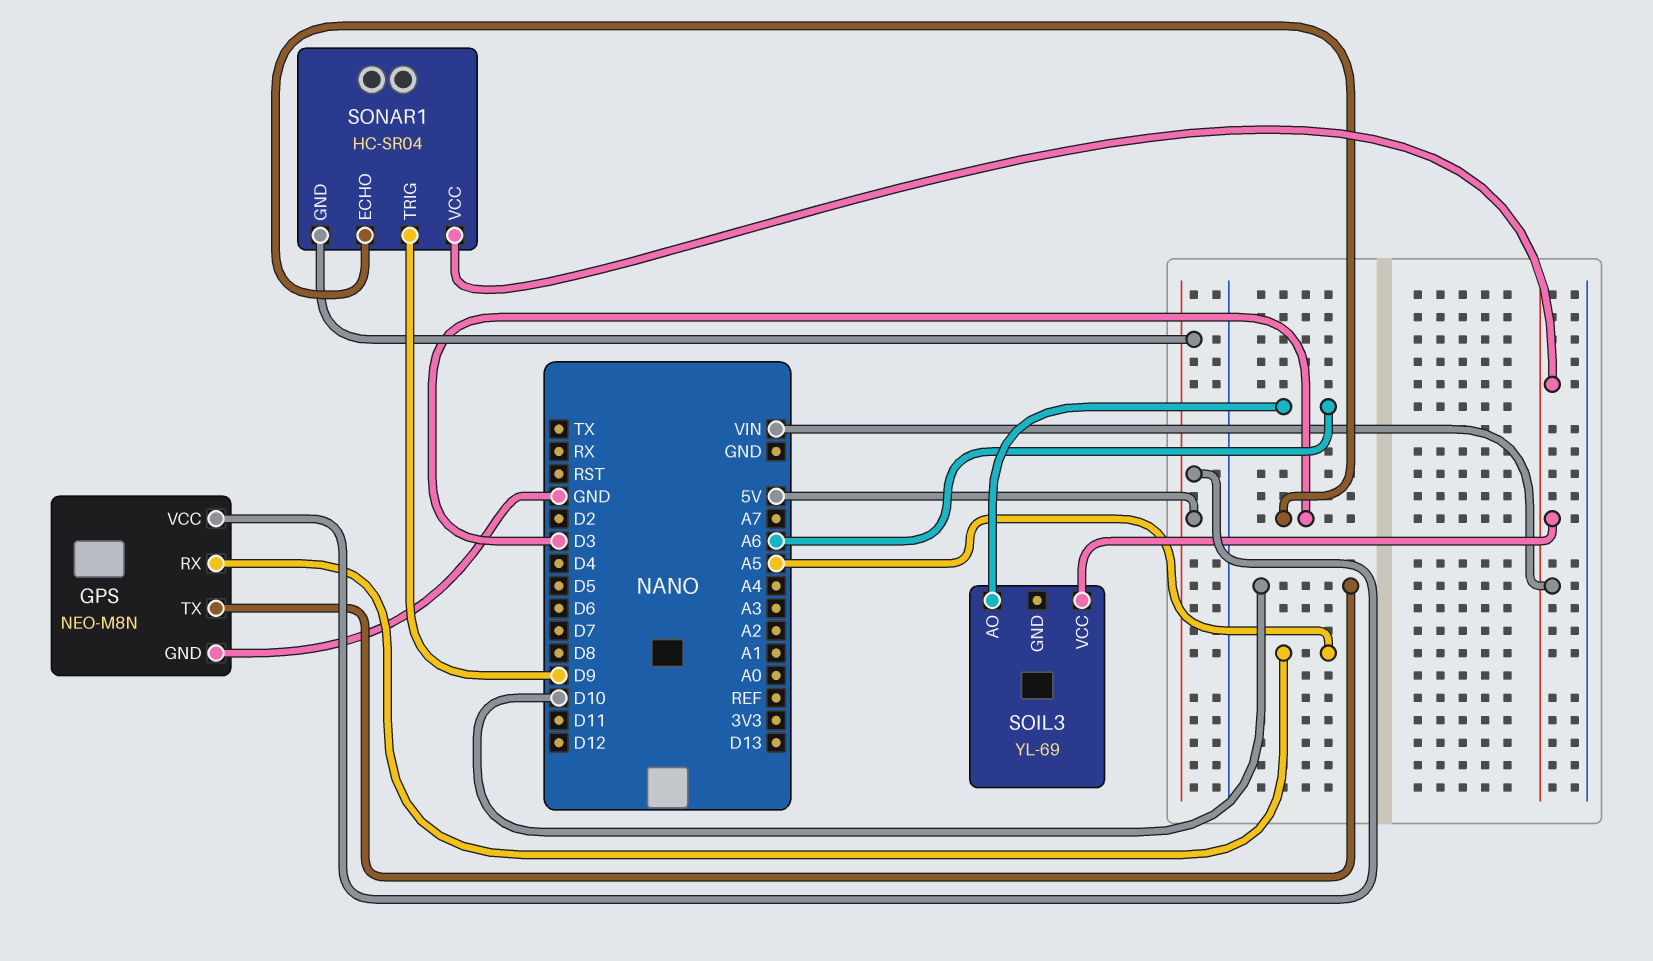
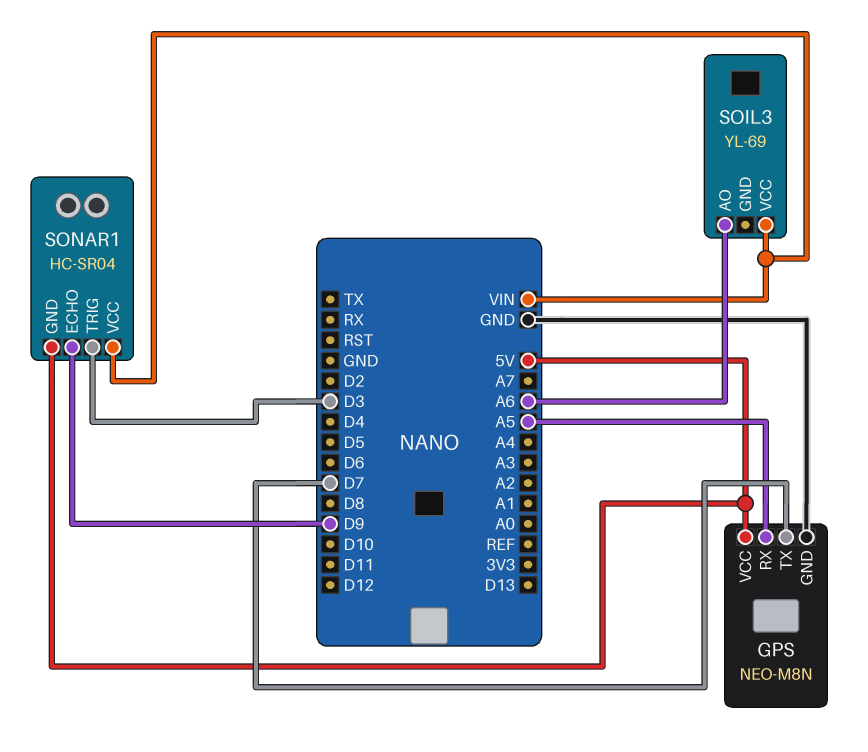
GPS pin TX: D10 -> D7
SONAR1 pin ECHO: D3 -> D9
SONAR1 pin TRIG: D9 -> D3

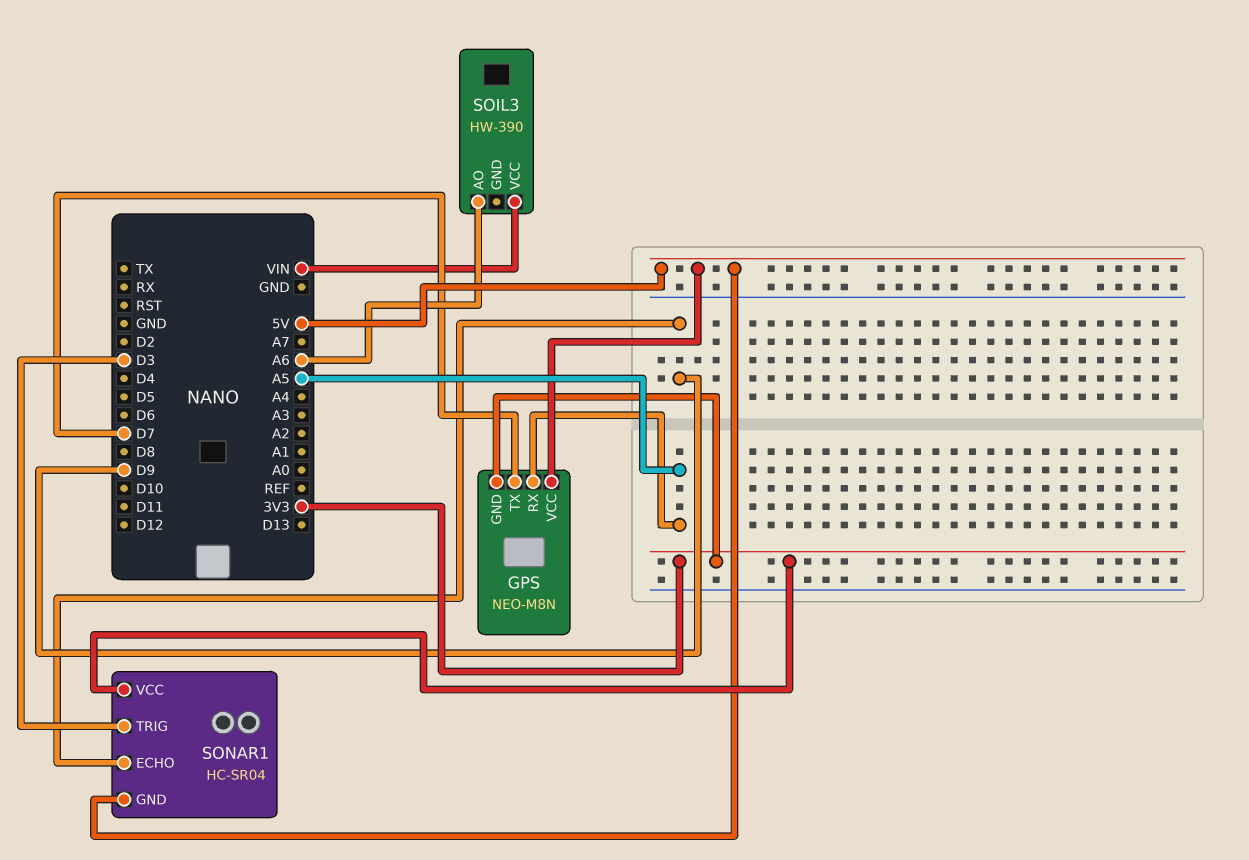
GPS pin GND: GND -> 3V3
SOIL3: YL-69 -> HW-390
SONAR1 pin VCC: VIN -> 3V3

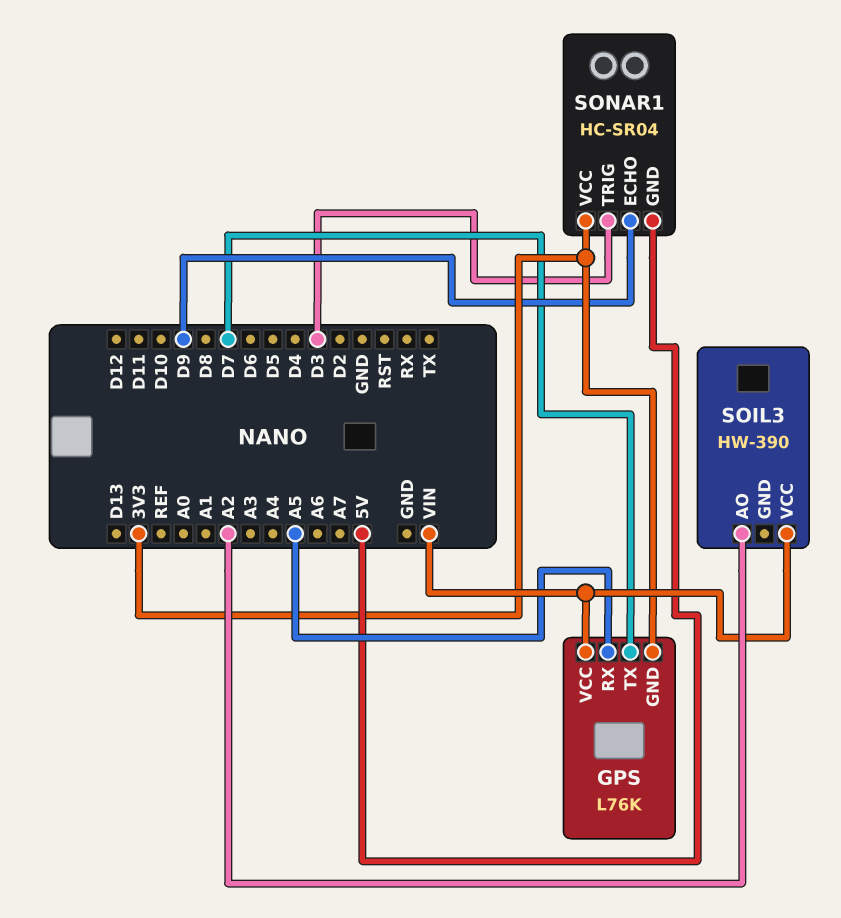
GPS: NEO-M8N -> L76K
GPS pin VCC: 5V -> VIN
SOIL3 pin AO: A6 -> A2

▬▬▬

**What is being asked**: Could the lines above be copied out exactly, with no image carried over?

**Completed exercise**:
GPS pin TX: D10 -> D7
SONAR1 pin ECHO: D3 -> D9
SONAR1 pin TRIG: D9 -> D3

GPS pin GND: GND -> 3V3
SOIL3: YL-69 -> HW-390
SONAR1 pin VCC: VIN -> 3V3

GPS: NEO-M8N -> L76K
GPS pin VCC: 5V -> VIN
SOIL3 pin AO: A6 -> A2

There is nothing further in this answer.